* _Exercise description_
Copy all records exactly; omit pictures.
:: Source records
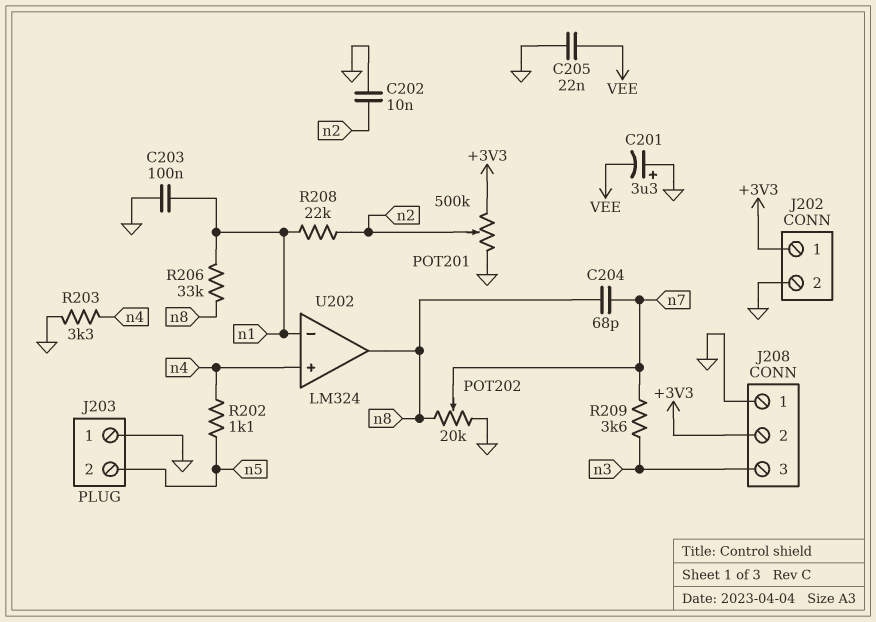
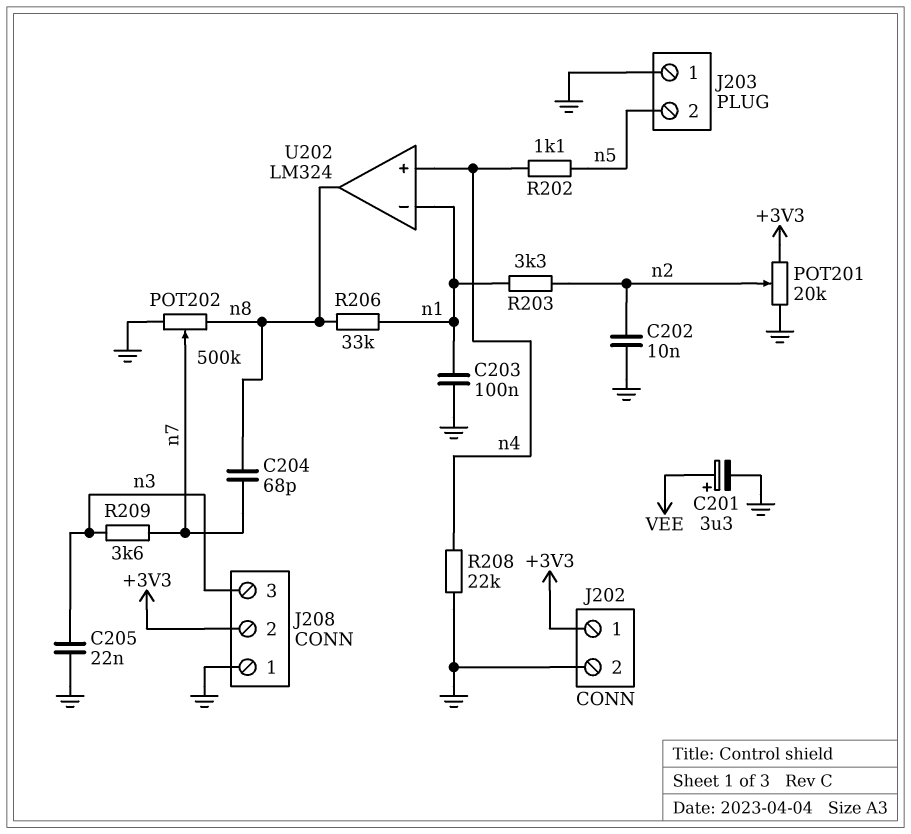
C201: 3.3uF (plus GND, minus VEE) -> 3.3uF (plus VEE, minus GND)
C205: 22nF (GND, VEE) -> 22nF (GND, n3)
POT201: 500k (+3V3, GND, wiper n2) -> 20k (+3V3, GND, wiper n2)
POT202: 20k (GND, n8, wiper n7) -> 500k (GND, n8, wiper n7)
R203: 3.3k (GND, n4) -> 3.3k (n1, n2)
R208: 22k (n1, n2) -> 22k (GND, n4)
::::
* _Result_
C201: 3.3uF (plus GND, minus VEE) -> 3.3uF (plus VEE, minus GND)
C205: 22nF (GND, VEE) -> 22nF (GND, n3)
POT201: 500k (+3V3, GND, wiper n2) -> 20k (+3V3, GND, wiper n2)
POT202: 20k (GND, n8, wiper n7) -> 500k (GND, n8, wiper n7)
R203: 3.3k (GND, n4) -> 3.3k (n1, n2)
R208: 22k (n1, n2) -> 22k (GND, n4)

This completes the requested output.